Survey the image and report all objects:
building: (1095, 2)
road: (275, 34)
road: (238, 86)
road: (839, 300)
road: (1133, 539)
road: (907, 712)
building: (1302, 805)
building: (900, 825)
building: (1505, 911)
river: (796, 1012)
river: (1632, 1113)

# # #

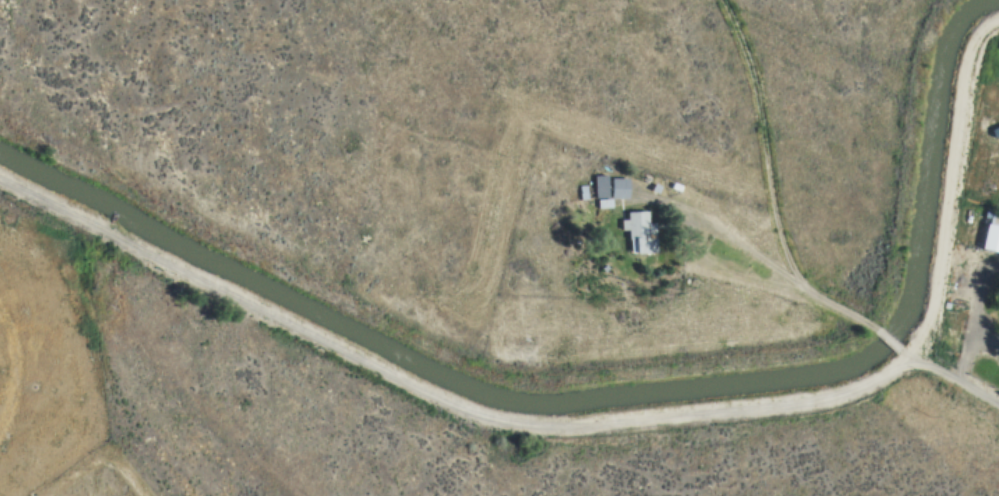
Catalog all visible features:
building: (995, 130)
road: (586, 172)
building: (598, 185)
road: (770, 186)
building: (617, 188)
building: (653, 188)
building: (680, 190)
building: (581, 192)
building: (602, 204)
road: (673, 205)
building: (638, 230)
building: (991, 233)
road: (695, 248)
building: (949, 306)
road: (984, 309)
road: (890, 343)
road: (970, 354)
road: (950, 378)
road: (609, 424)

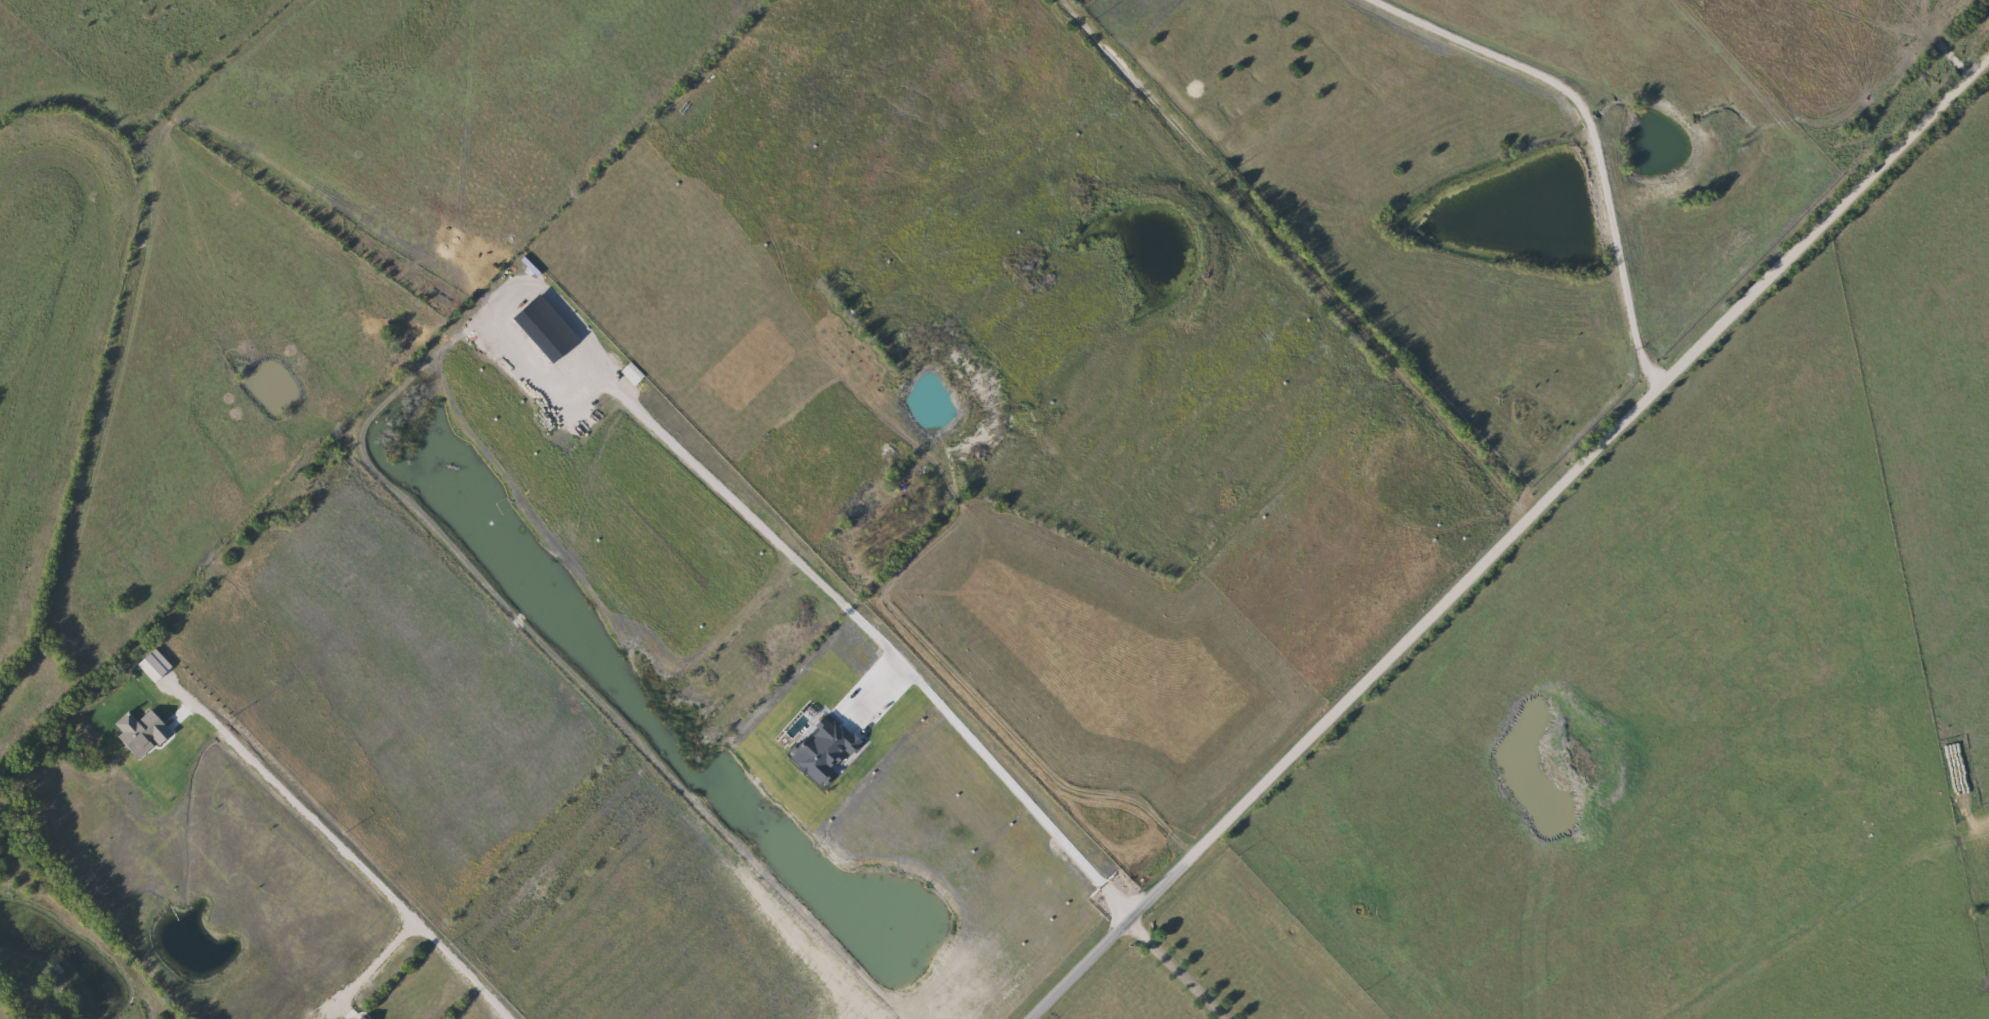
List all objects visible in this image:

# # #

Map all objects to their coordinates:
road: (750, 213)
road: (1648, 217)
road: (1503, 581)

# # #

▶ **Action item**:
Skipping the pictures, print the lines in the listing above exactly as written, starting at the line with "Catalog all visible" and ending at the line with "List all objects", both included.

▶ **Result of the exercise**:
Catalog all visible features:
building: (995, 130)
road: (586, 172)
building: (598, 185)
road: (770, 186)
building: (617, 188)
building: (653, 188)
building: (680, 190)
building: (581, 192)
building: (602, 204)
road: (673, 205)
building: (638, 230)
building: (991, 233)
road: (695, 248)
building: (949, 306)
road: (984, 309)
road: (890, 343)
road: (970, 354)
road: (950, 378)
road: (609, 424)

List all objects visible in this image:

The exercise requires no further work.